» Exercise aim
The data below should be transcribed in full, with no picture included.

» Available data

____________________

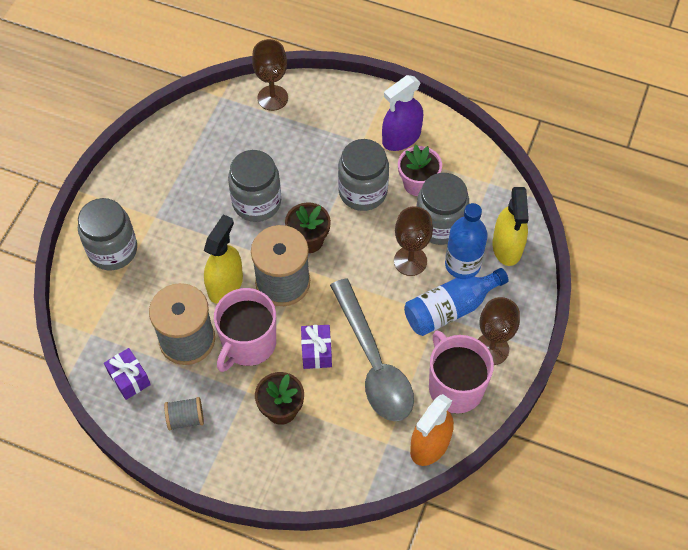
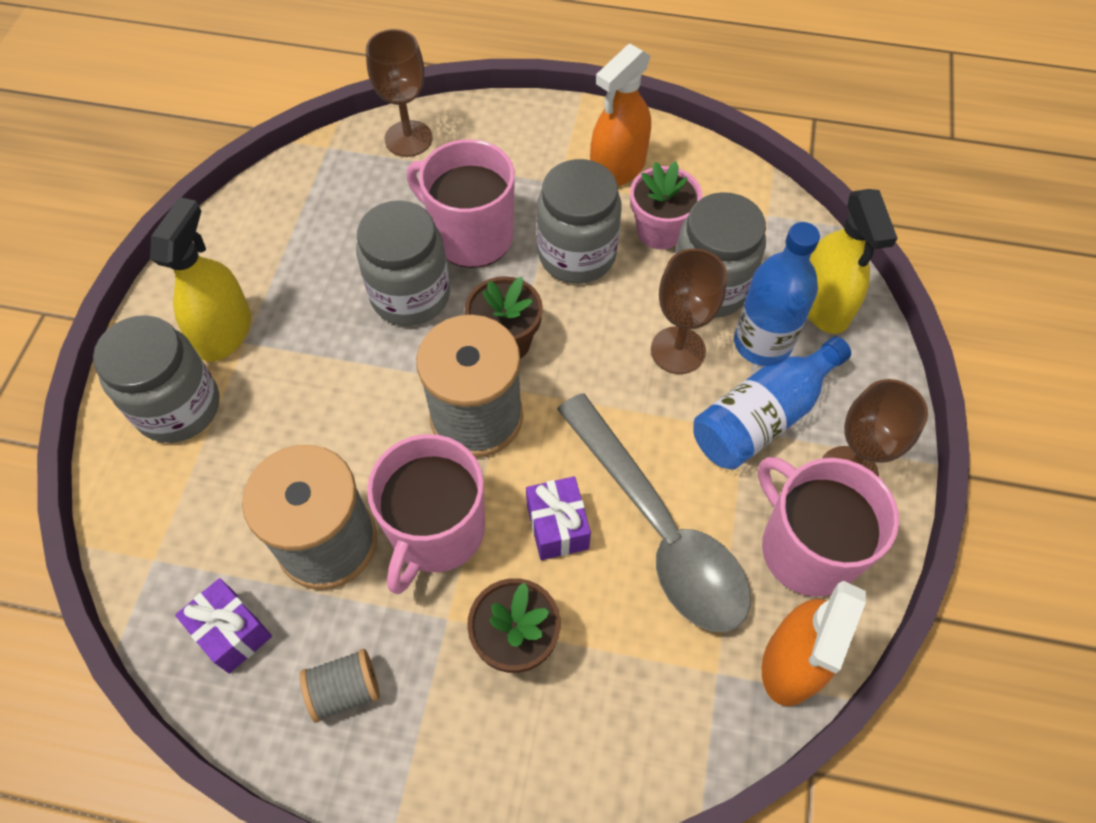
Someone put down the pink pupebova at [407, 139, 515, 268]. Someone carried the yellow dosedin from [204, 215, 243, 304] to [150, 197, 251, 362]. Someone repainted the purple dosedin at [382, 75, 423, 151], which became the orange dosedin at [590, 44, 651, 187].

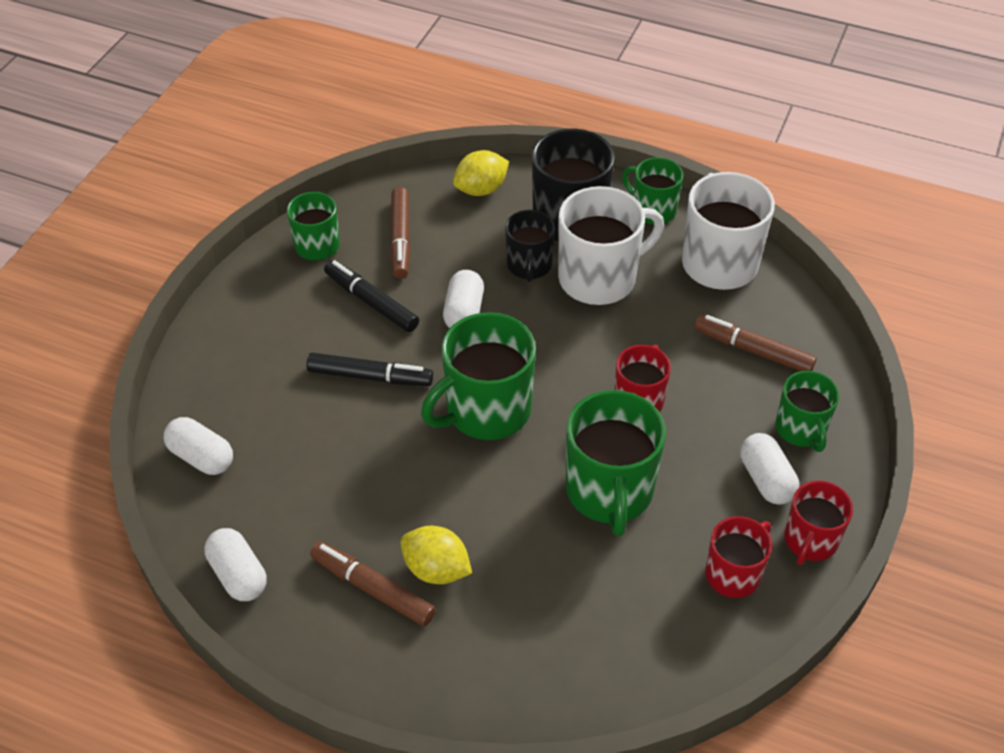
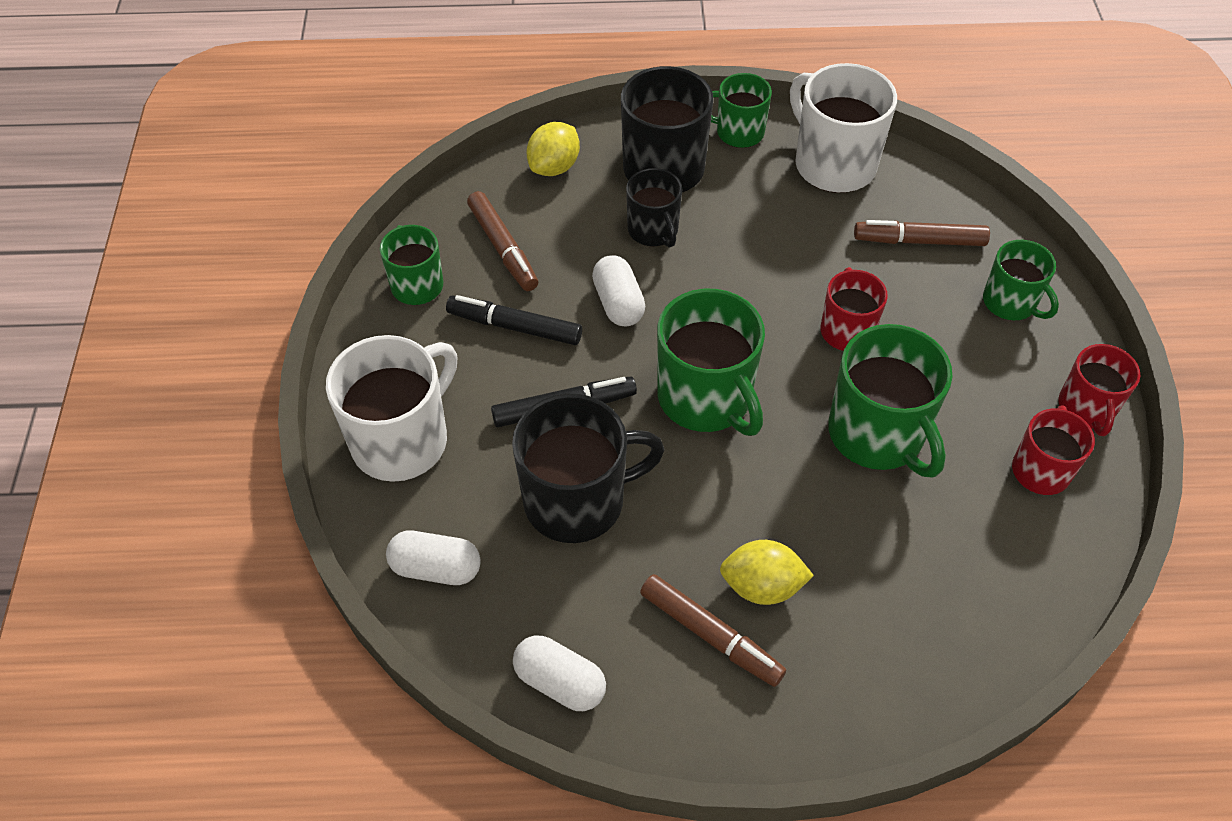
Someone took away the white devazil at [740, 433, 799, 505]. Someone put down the black pupebova at [512, 394, 665, 543]. Someone carried the white pupebova from [558, 186, 664, 305] to [326, 335, 457, 482]. Someone rotated the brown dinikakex at [310, 541, 436, 626] by 150 degrees counterclockwise. Someone rotated the green pupebova at [421, 312, 536, 440] by 60 degrees counterclockwise.

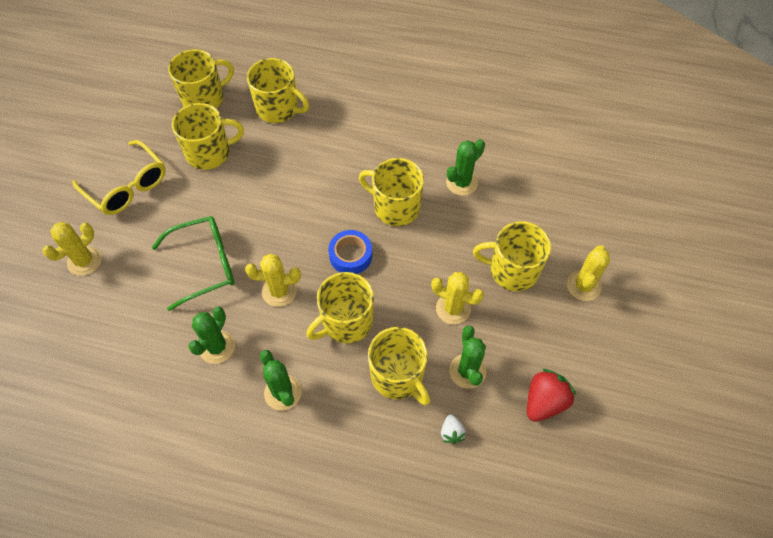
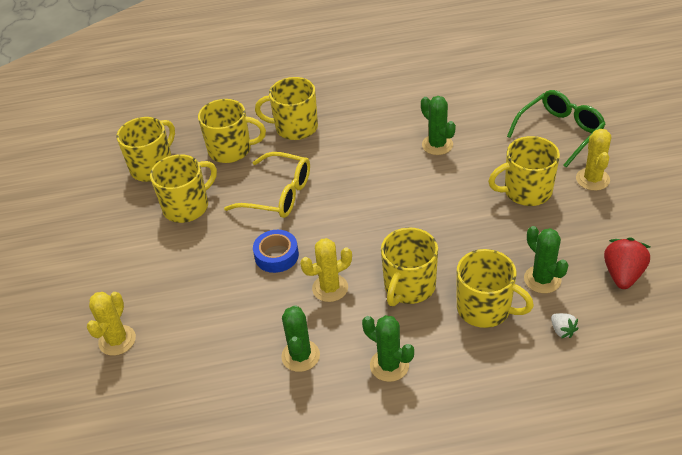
Someone took away the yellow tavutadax at [431, 272, 484, 325]. Someone carried the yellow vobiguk from [72, 140, 166, 215] to [224, 152, 310, 218]. Someone carried the green vobiguk from [152, 216, 235, 311] to [507, 90, 606, 167]. Someone carried the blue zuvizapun from [328, 230, 372, 274] to [253, 230, 299, 273]. Someone carried the yellow pupebova from [359, 158, 424, 226] to [255, 77, 318, 140]. Someone rotated the green tavutadax at [446, 139, 485, 196] by 60 degrees counterclockwise.

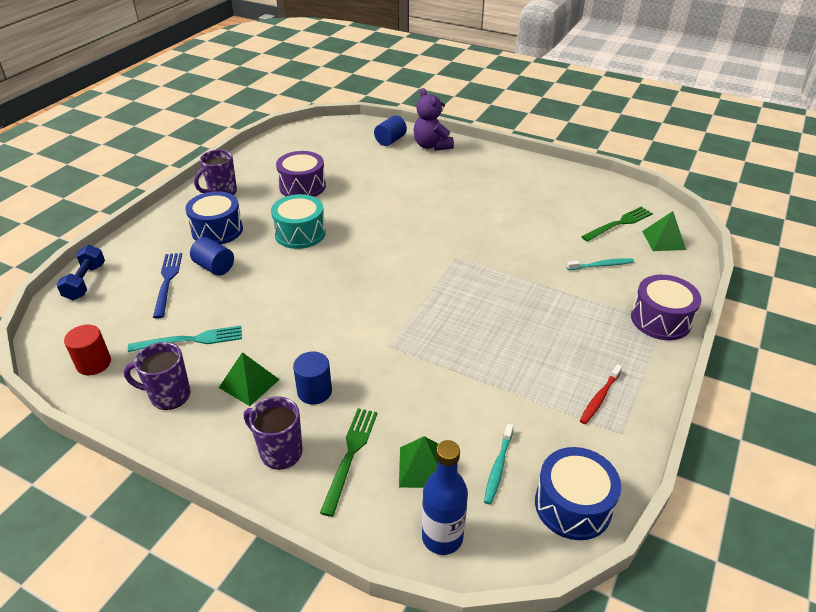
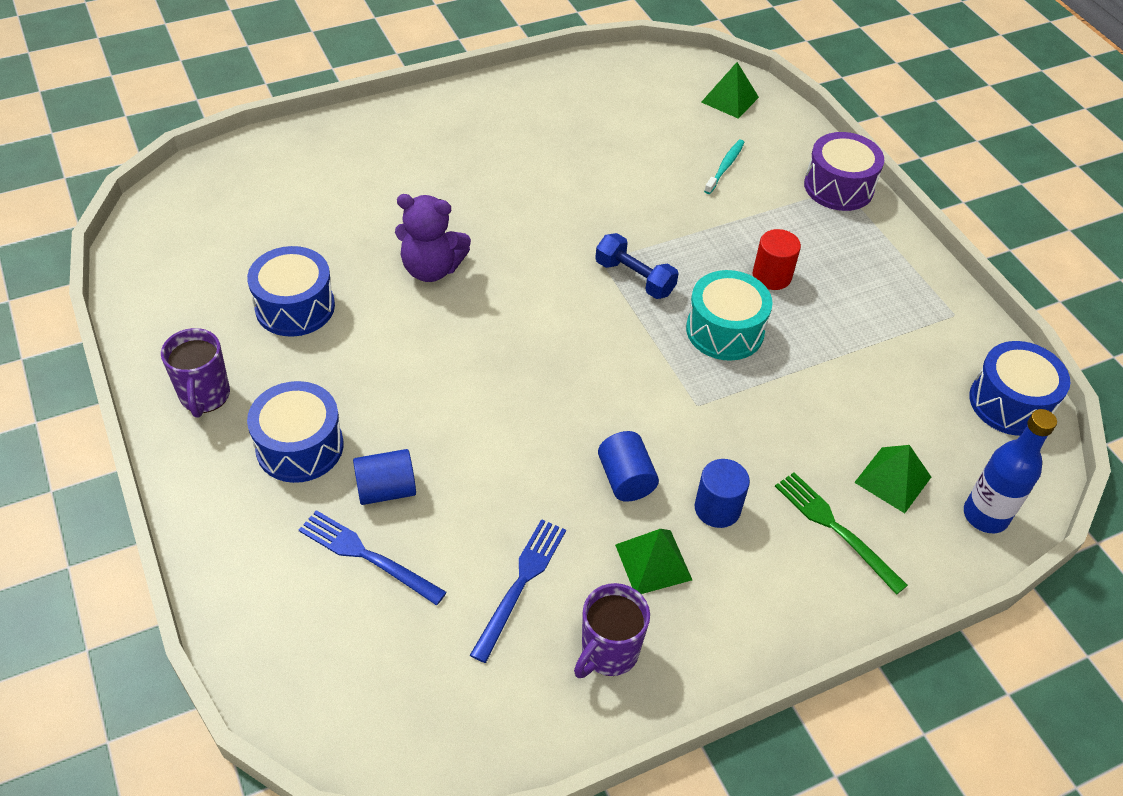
Someone took away the purple pupebova at [244, 397, 303, 470]. Someone took away the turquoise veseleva at [484, 424, 514, 505]. Someone took away the red veseleva at [580, 364, 622, 424]. Someone took away the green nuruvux at [581, 207, 653, 242]. Someone carried the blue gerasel from [56, 245, 105, 300] to [595, 233, 679, 299]. Someone carried the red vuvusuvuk from [64, 325, 111, 375] to [752, 229, 801, 290]. Someone carried the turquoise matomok from [271, 194, 326, 249] to [686, 270, 773, 361]. Someone carried the blue vuvusuvuk from [374, 115, 407, 146] to [598, 431, 659, 502]. Someone carried the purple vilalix from [414, 88, 454, 151] to [395, 194, 471, 282]. Someone repainted the turquoise nuruvux at [128, 326, 242, 352], which became the blue nuruvux at [470, 519, 566, 663]. Someone repainted the purple matomok at [276, 151, 326, 197], which became the blue matomok at [247, 246, 335, 337].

____________________

» Reply
Someone put down the pink pupebova at [407, 139, 515, 268]. Someone carried the yellow dosedin from [204, 215, 243, 304] to [150, 197, 251, 362]. Someone repainted the purple dosedin at [382, 75, 423, 151], which became the orange dosedin at [590, 44, 651, 187].

Someone took away the white devazil at [740, 433, 799, 505]. Someone put down the black pupebova at [512, 394, 665, 543]. Someone carried the white pupebova from [558, 186, 664, 305] to [326, 335, 457, 482]. Someone rotated the brown dinikakex at [310, 541, 436, 626] by 150 degrees counterclockwise. Someone rotated the green pupebova at [421, 312, 536, 440] by 60 degrees counterclockwise.

Someone took away the yellow tavutadax at [431, 272, 484, 325]. Someone carried the yellow vobiguk from [72, 140, 166, 215] to [224, 152, 310, 218]. Someone carried the green vobiguk from [152, 216, 235, 311] to [507, 90, 606, 167]. Someone carried the blue zuvizapun from [328, 230, 372, 274] to [253, 230, 299, 273]. Someone carried the yellow pupebova from [359, 158, 424, 226] to [255, 77, 318, 140]. Someone rotated the green tavutadax at [446, 139, 485, 196] by 60 degrees counterclockwise.

Someone took away the purple pupebova at [244, 397, 303, 470]. Someone took away the turquoise veseleva at [484, 424, 514, 505]. Someone took away the red veseleva at [580, 364, 622, 424]. Someone took away the green nuruvux at [581, 207, 653, 242]. Someone carried the blue gerasel from [56, 245, 105, 300] to [595, 233, 679, 299]. Someone carried the red vuvusuvuk from [64, 325, 111, 375] to [752, 229, 801, 290]. Someone carried the turquoise matomok from [271, 194, 326, 249] to [686, 270, 773, 361]. Someone carried the blue vuvusuvuk from [374, 115, 407, 146] to [598, 431, 659, 502]. Someone carried the purple vilalix from [414, 88, 454, 151] to [395, 194, 471, 282]. Someone repainted the turquoise nuruvux at [128, 326, 242, 352], which became the blue nuruvux at [470, 519, 566, 663]. Someone repainted the purple matomok at [276, 151, 326, 197], which became the blue matomok at [247, 246, 335, 337].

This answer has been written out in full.